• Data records
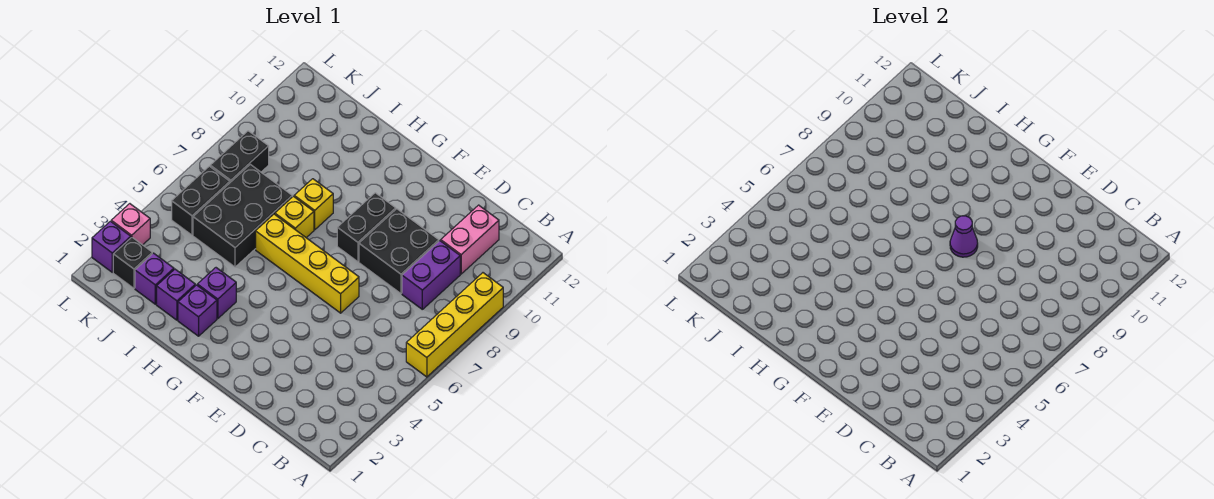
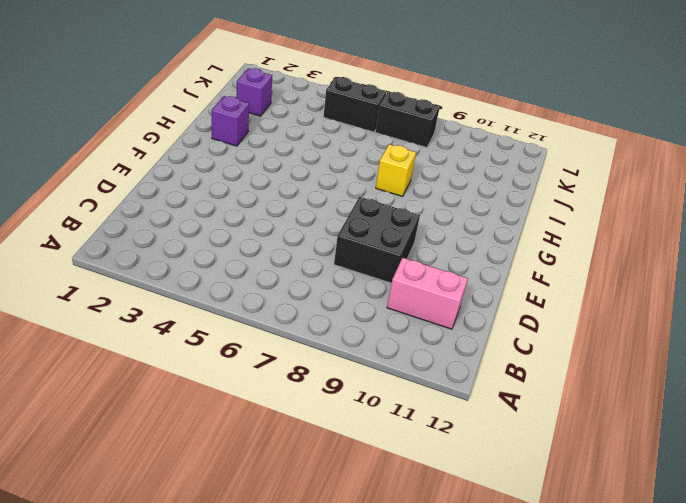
none -> yellow 1x4 brick [406,273,503,377]
none -> purple 1x2 brick [402,241,460,309]
none -> yellow 1x4 brick [256,214,359,313]

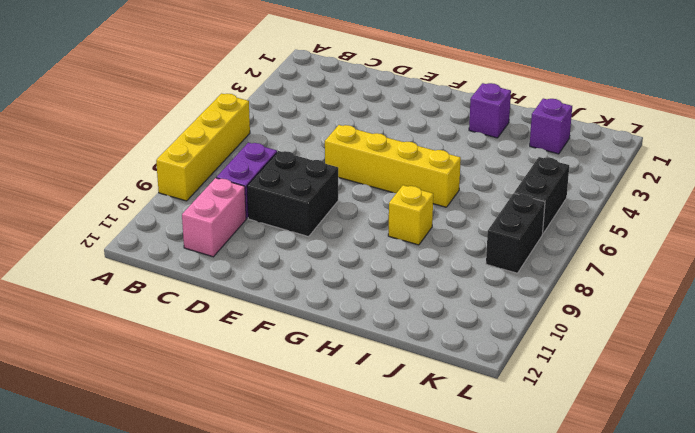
none -> black 1x2 brick [337,193,396,262]
none -> purple 1x1 brick [197,268,236,318]
none -> yellow 1x1 brick [275,196,314,238]

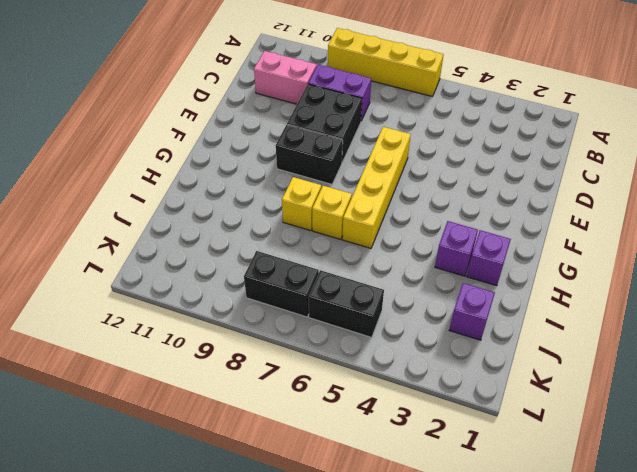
none -> purple 1x1 brick [157,269,195,320]
none -> black 2x3 brick [193,164,292,267]
none -> black 1x1 brick [113,237,152,288]

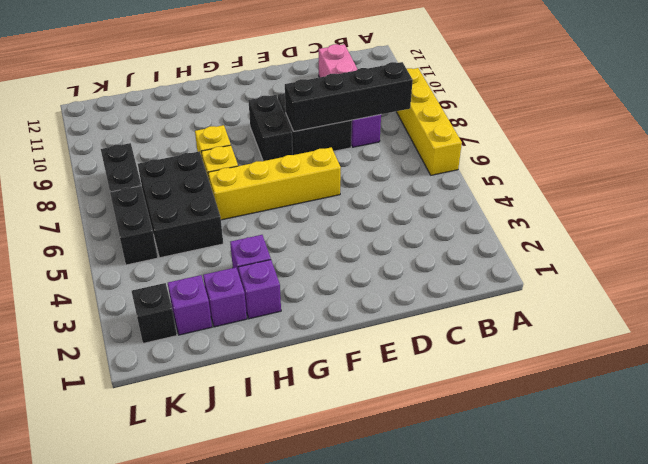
black 1x4 brick [285,62,413,132] -> none
none -> purple 1x1 brick [92,221,131,272]
none -> pink 1x1 brick [111,204,150,245]
none -> purple 1x1 cone [950,216,978,257]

• What the exercise asks
Starting with the line that contains "none -> yellow 1x4 brick [256,214,359,313]", print every line through the end of the data exactly as written; omit all pictures and add nothing else.

• Exercise solution
none -> yellow 1x4 brick [256,214,359,313]

none -> black 1x2 brick [337,193,396,262]
none -> purple 1x1 brick [197,268,236,318]
none -> yellow 1x1 brick [275,196,314,238]

none -> purple 1x1 brick [157,269,195,320]
none -> black 2x3 brick [193,164,292,267]
none -> black 1x1 brick [113,237,152,288]

black 1x4 brick [285,62,413,132] -> none
none -> purple 1x1 brick [92,221,131,272]
none -> pink 1x1 brick [111,204,150,245]
none -> purple 1x1 cone [950,216,978,257]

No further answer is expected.